▸ Dataset entries:
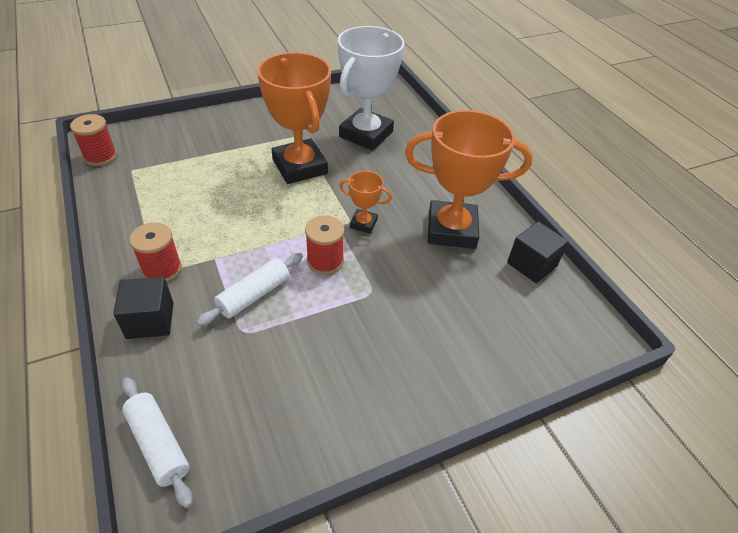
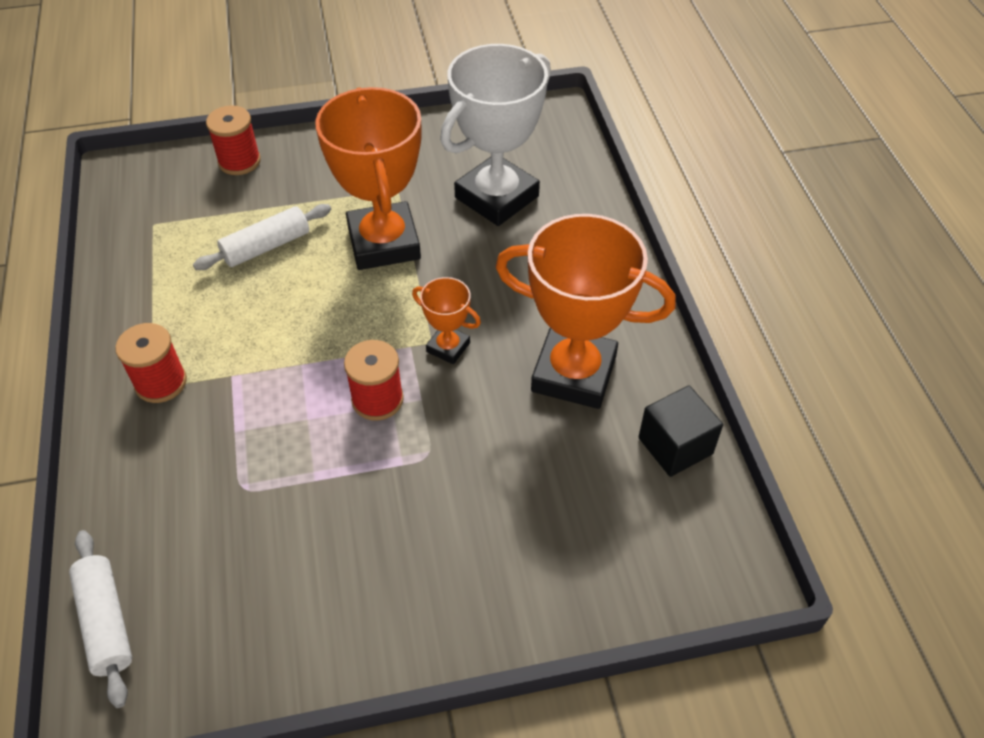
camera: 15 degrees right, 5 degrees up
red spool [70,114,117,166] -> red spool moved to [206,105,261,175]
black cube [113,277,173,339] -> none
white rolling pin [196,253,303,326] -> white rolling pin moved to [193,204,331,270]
---
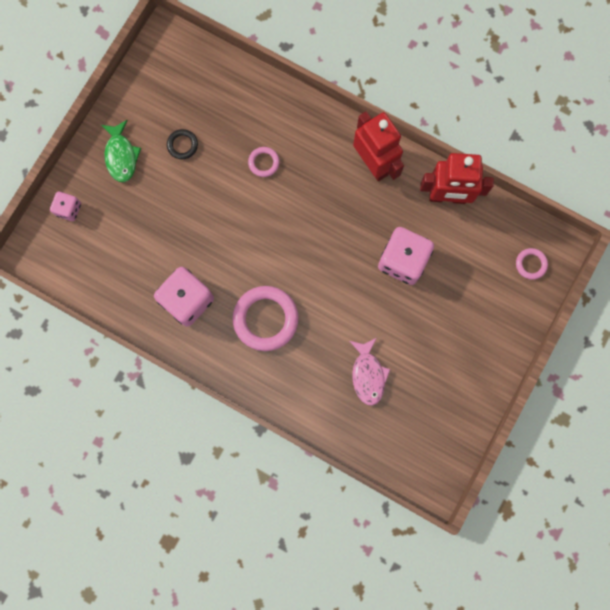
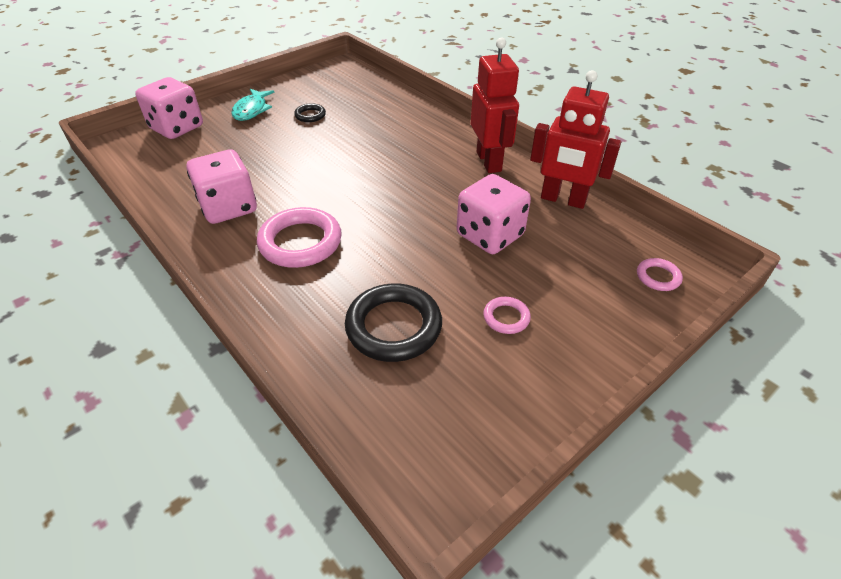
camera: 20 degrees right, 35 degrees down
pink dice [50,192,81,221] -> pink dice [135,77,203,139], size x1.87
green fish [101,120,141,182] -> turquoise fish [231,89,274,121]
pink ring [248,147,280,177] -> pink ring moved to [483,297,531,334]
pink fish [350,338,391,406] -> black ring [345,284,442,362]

▸ To do:
Only the lines from the one containing "camera: 15 degrees right, 5 degrees up" through the one containing "white rolling pin [196,253,303,326]" are to be retyped, both boundary lines included, with no other material.

▸ Written response:
camera: 15 degrees right, 5 degrees up
red spool [70,114,117,166] -> red spool moved to [206,105,261,175]
black cube [113,277,173,339] -> none
white rolling pin [196,253,303,326] -> white rolling pin moved to [193,204,331,270]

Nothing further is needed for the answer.